____ Records for processing

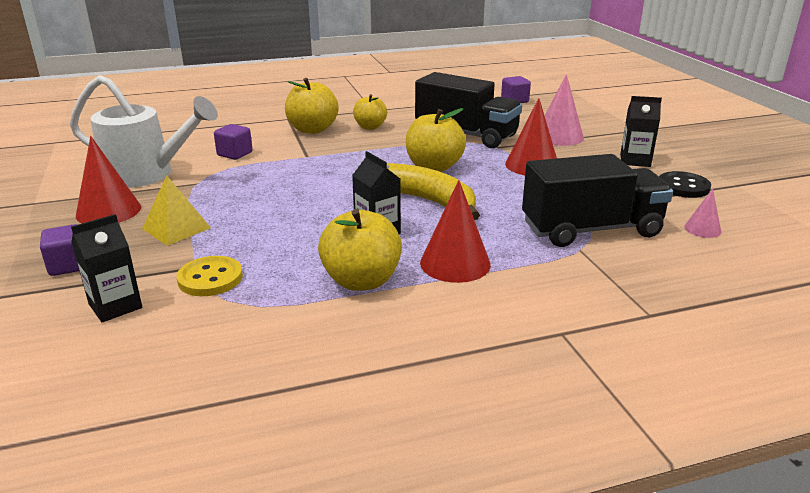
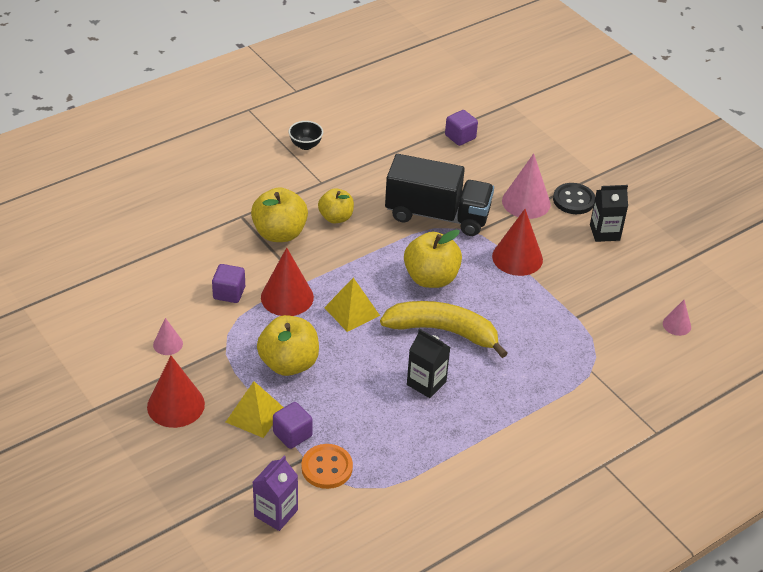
camera: 20 degrees left, 15 degrees up
(69, 265) = (201, 479): purple cube -> purple cube (292, 434)
(115, 306) = (276, 513): black carton -> purple carton
(147, 174) = (168, 344): white watering can -> pink cone
(210, 278) = (327, 468): yellow button -> orange button
(338, 177) = (352, 311): none -> yellow pyramid
(361, 281) = (443, 444): yellow apple -> yellow apple (289, 363)
(375, 93) = (305, 145): none -> black bowl
(455, 263) = (504, 408): red cone -> red cone (287, 297)
(591, 229) = (593, 344): black truck -> none
(683, 187) = (652, 267): black button -> black button (573, 200)

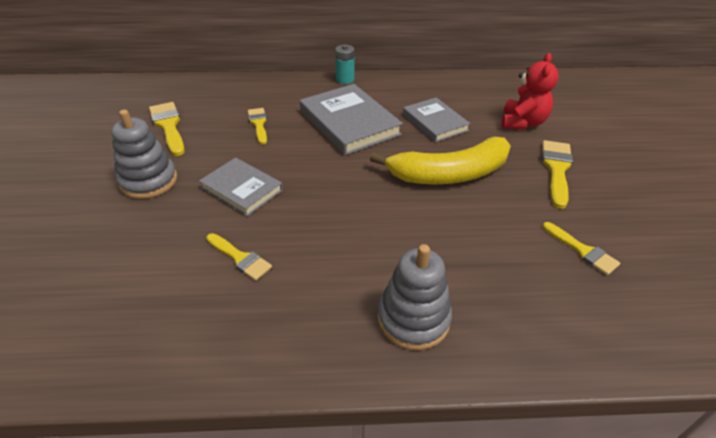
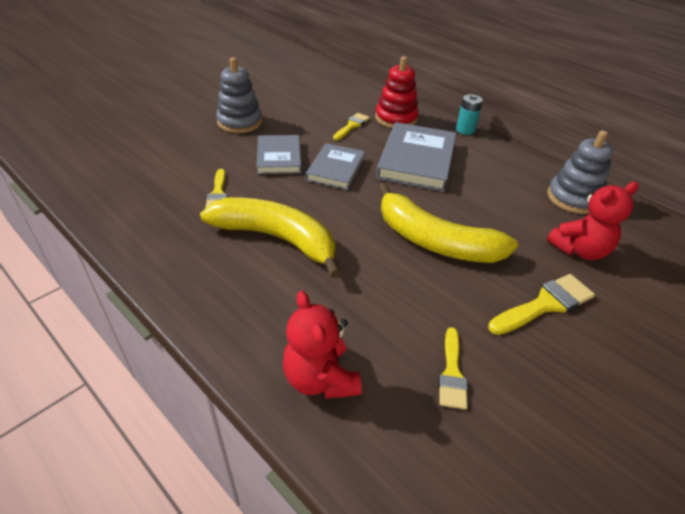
camera: 45 degrees right, 0 degrees up
(168, 126) = (297, 98): yellow brush -> none
(283, 98) = (396, 118): none -> red stacking toy
(351, 256) = (277, 239): none -> yellow banana
(413, 319) = (250, 302): grey stacking toy -> grey stacking toy (573, 198)
(435, 122) = (489, 200): grey book -> grey book (335, 169)
(535, 324) = (320, 378): none -> red teddy bear

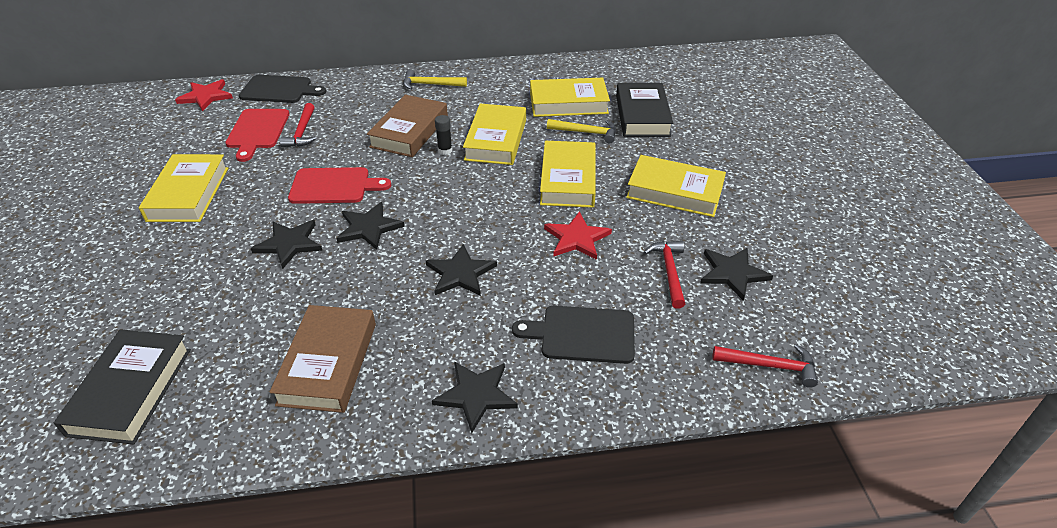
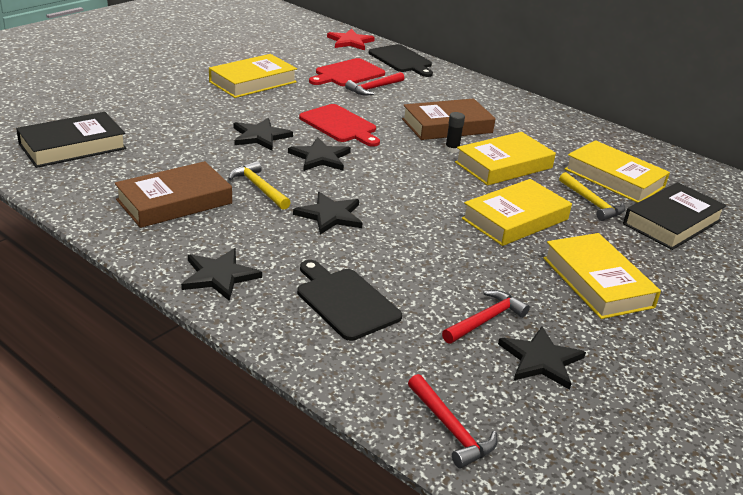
camera: 45 degrees right, 10 degrees down
(430, 84) = (516, 109): yellow hammer -> yellow hammer (259, 188)
(576, 238) = (451, 253): red star -> none

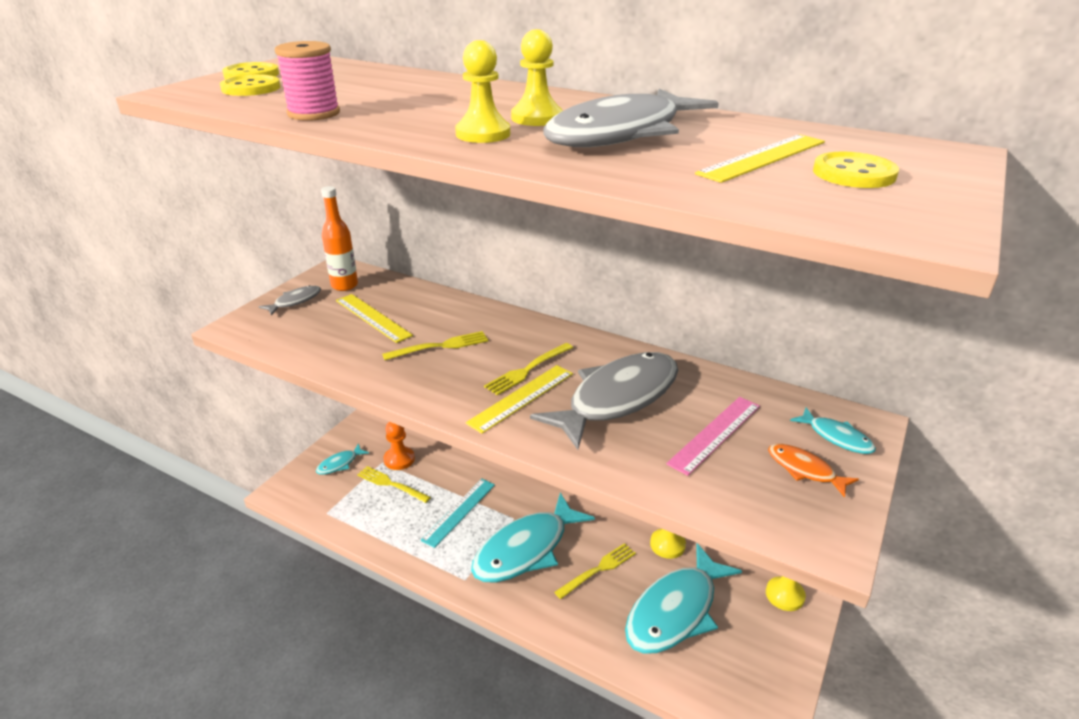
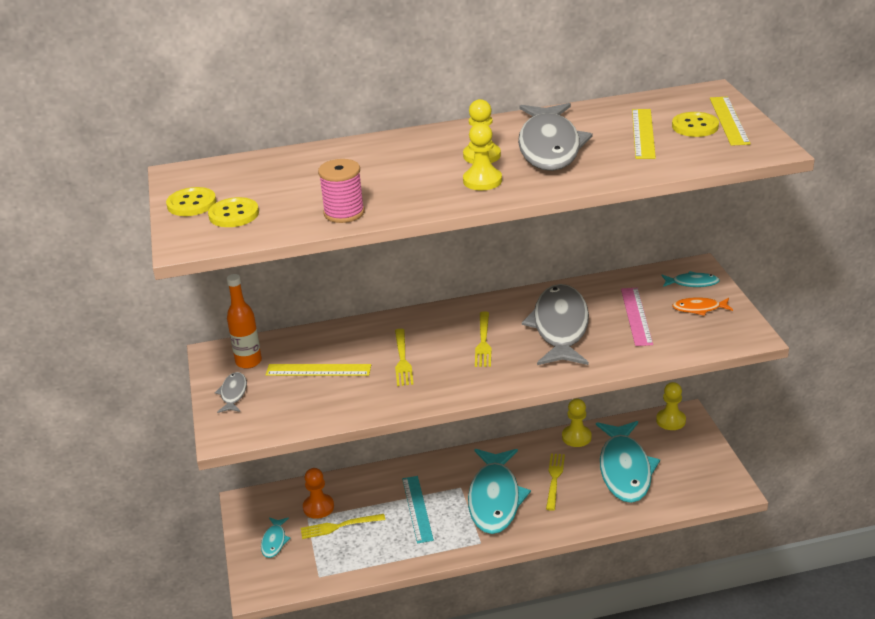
camera: 40 degrees left, 0 degrees up
(440, 346) = (402, 360): yellow fork -> yellow fork turned 150 degrees clockwise
(521, 397) = (507, 359): yellow ruler -> yellow ruler (728, 120)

________

== What the task requires ==
Your answer should be the number of lines in the records that contain the word "black", with nothing added.

== Written solution ==
4